TASK PROMPT
Each line below that contains the word "brick" must be copied.

EXTRACTED RECORDS

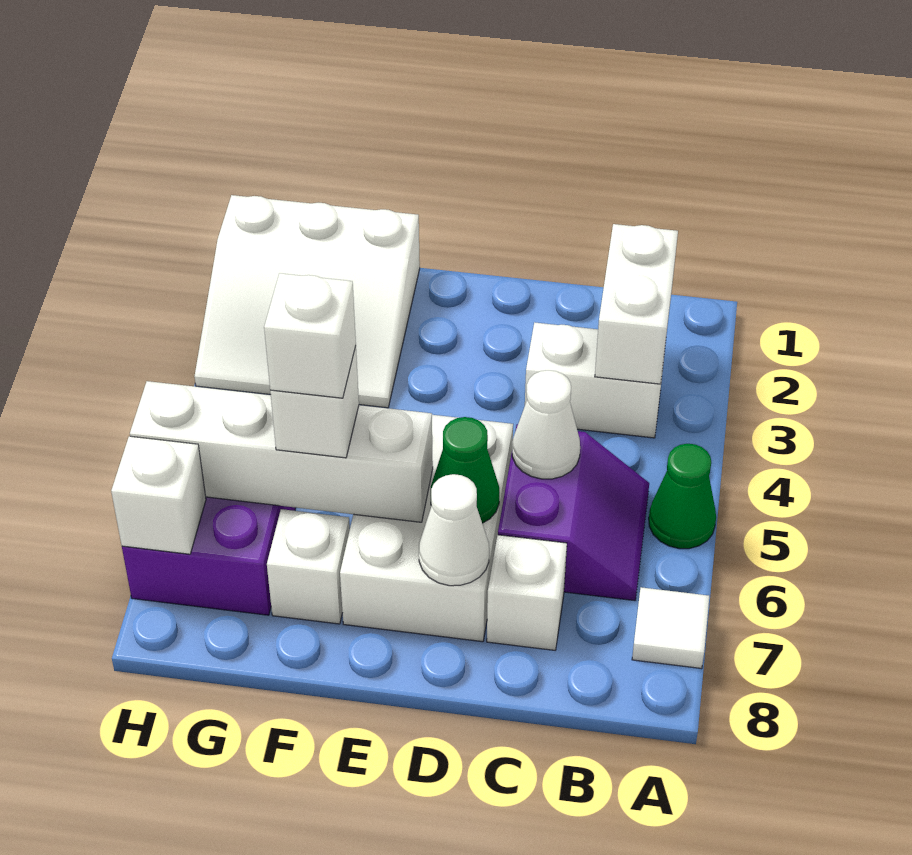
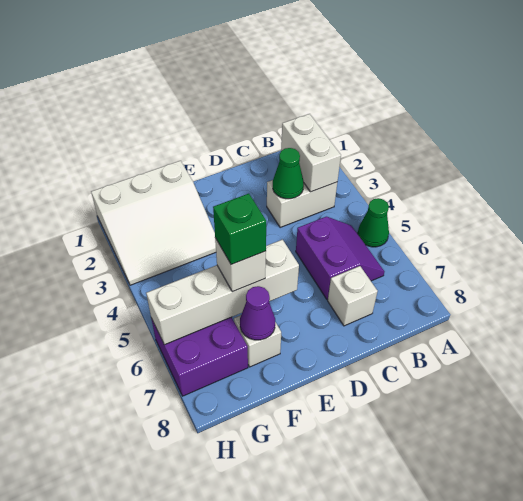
white tile A7 level 1 -> none
white cone C5 level 2 -> none
white brick D5:E7 level 1 -> none
green cone D6 level 2 -> green cone C3 level 2
white cone D7 level 2 -> none
white brick F6 level 4 -> green brick F6 level 4
none -> purple cone F7 level 2
white brick H7 level 2 -> none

ANSWER TO THE EXERCISE
white brick D5:E7 level 1 -> none
white brick F6 level 4 -> green brick F6 level 4
white brick H7 level 2 -> none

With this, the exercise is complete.